## Your objective:
After reading the records, print them all again exactly as they stand.

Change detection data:
══════
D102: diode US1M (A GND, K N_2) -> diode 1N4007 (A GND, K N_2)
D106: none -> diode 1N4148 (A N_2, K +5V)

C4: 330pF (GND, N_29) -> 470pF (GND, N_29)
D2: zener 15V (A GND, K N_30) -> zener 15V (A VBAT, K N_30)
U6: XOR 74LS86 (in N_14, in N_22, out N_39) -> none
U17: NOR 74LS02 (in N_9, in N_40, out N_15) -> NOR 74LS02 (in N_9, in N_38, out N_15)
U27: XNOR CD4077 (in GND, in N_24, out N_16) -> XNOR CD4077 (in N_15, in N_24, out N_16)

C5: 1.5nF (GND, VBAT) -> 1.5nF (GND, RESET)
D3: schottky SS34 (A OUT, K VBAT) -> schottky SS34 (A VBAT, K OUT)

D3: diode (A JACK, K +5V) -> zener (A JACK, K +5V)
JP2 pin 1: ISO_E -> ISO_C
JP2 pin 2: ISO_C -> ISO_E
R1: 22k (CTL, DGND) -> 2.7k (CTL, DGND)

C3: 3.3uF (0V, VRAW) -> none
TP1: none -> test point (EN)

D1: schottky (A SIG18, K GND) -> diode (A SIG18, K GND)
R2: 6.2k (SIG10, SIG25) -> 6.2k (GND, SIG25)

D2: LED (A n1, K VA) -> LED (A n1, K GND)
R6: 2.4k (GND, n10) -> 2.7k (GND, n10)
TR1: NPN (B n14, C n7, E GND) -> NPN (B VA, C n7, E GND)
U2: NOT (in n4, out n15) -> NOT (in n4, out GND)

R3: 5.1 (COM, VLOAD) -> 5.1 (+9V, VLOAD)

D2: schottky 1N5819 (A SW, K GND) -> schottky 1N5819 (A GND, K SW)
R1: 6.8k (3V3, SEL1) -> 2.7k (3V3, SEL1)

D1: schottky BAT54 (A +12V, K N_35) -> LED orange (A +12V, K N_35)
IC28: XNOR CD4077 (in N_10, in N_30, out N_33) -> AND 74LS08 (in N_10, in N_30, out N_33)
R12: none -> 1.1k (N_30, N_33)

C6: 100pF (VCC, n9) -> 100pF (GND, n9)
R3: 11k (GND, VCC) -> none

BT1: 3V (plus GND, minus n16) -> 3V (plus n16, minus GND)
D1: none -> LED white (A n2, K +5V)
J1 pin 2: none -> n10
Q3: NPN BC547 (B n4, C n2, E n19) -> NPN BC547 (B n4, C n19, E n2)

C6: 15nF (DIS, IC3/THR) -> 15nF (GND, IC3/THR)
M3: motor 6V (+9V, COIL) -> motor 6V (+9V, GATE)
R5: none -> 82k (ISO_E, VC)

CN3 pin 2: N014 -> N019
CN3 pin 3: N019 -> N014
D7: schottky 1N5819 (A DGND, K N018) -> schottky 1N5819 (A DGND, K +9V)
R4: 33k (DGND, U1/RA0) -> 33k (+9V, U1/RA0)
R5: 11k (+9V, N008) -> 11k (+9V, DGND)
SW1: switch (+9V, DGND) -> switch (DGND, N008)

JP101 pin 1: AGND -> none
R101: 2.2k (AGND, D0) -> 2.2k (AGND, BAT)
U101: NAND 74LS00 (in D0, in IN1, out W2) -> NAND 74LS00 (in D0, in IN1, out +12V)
══════
## Solution to this problem:
D102: diode US1M (A GND, K N_2) -> diode 1N4007 (A GND, K N_2)
D106: none -> diode 1N4148 (A N_2, K +5V)

C4: 330pF (GND, N_29) -> 470pF (GND, N_29)
D2: zener 15V (A GND, K N_30) -> zener 15V (A VBAT, K N_30)
U6: XOR 74LS86 (in N_14, in N_22, out N_39) -> none
U17: NOR 74LS02 (in N_9, in N_40, out N_15) -> NOR 74LS02 (in N_9, in N_38, out N_15)
U27: XNOR CD4077 (in GND, in N_24, out N_16) -> XNOR CD4077 (in N_15, in N_24, out N_16)

C5: 1.5nF (GND, VBAT) -> 1.5nF (GND, RESET)
D3: schottky SS34 (A OUT, K VBAT) -> schottky SS34 (A VBAT, K OUT)

D3: diode (A JACK, K +5V) -> zener (A JACK, K +5V)
JP2 pin 1: ISO_E -> ISO_C
JP2 pin 2: ISO_C -> ISO_E
R1: 22k (CTL, DGND) -> 2.7k (CTL, DGND)

C3: 3.3uF (0V, VRAW) -> none
TP1: none -> test point (EN)

D1: schottky (A SIG18, K GND) -> diode (A SIG18, K GND)
R2: 6.2k (SIG10, SIG25) -> 6.2k (GND, SIG25)

D2: LED (A n1, K VA) -> LED (A n1, K GND)
R6: 2.4k (GND, n10) -> 2.7k (GND, n10)
TR1: NPN (B n14, C n7, E GND) -> NPN (B VA, C n7, E GND)
U2: NOT (in n4, out n15) -> NOT (in n4, out GND)

R3: 5.1 (COM, VLOAD) -> 5.1 (+9V, VLOAD)

D2: schottky 1N5819 (A SW, K GND) -> schottky 1N5819 (A GND, K SW)
R1: 6.8k (3V3, SEL1) -> 2.7k (3V3, SEL1)

D1: schottky BAT54 (A +12V, K N_35) -> LED orange (A +12V, K N_35)
IC28: XNOR CD4077 (in N_10, in N_30, out N_33) -> AND 74LS08 (in N_10, in N_30, out N_33)
R12: none -> 1.1k (N_30, N_33)

C6: 100pF (VCC, n9) -> 100pF (GND, n9)
R3: 11k (GND, VCC) -> none

BT1: 3V (plus GND, minus n16) -> 3V (plus n16, minus GND)
D1: none -> LED white (A n2, K +5V)
J1 pin 2: none -> n10
Q3: NPN BC547 (B n4, C n2, E n19) -> NPN BC547 (B n4, C n19, E n2)

C6: 15nF (DIS, IC3/THR) -> 15nF (GND, IC3/THR)
M3: motor 6V (+9V, COIL) -> motor 6V (+9V, GATE)
R5: none -> 82k (ISO_E, VC)

CN3 pin 2: N014 -> N019
CN3 pin 3: N019 -> N014
D7: schottky 1N5819 (A DGND, K N018) -> schottky 1N5819 (A DGND, K +9V)
R4: 33k (DGND, U1/RA0) -> 33k (+9V, U1/RA0)
R5: 11k (+9V, N008) -> 11k (+9V, DGND)
SW1: switch (+9V, DGND) -> switch (DGND, N008)

JP101 pin 1: AGND -> none
R101: 2.2k (AGND, D0) -> 2.2k (AGND, BAT)
U101: NAND 74LS00 (in D0, in IN1, out W2) -> NAND 74LS00 (in D0, in IN1, out +12V)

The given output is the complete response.